_Work instructions_
Images should not appear in the copy, yet every line of the listing below must be printed exactly.

_Data_
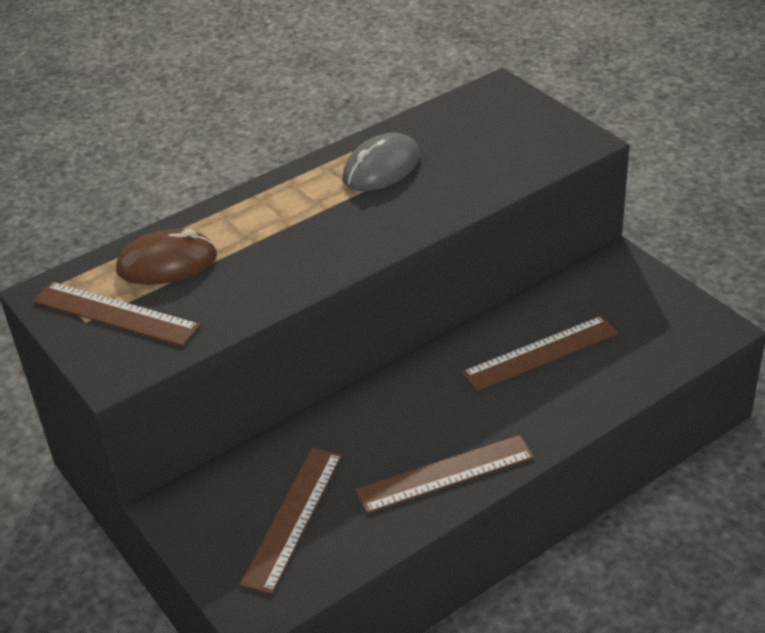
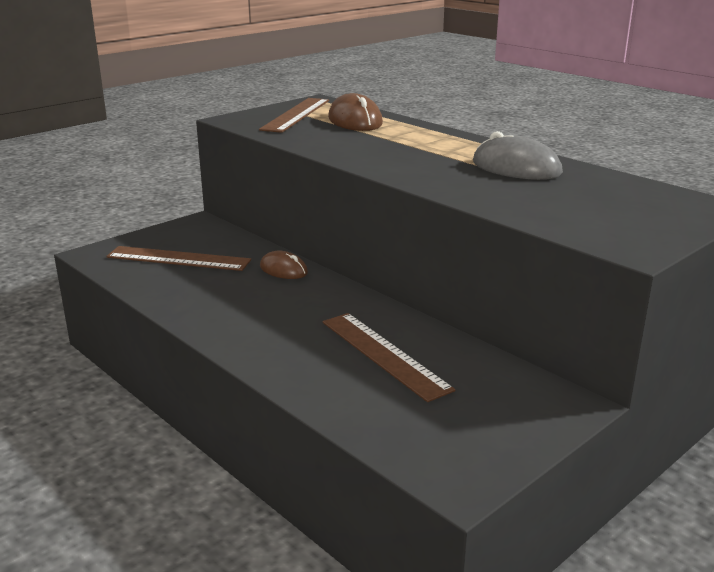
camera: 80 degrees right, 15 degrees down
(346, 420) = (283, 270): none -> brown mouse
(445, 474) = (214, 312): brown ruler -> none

_Task solution_
camera: 80 degrees right, 15 degrees down
(346, 420) = (283, 270): none -> brown mouse
(445, 474) = (214, 312): brown ruler -> none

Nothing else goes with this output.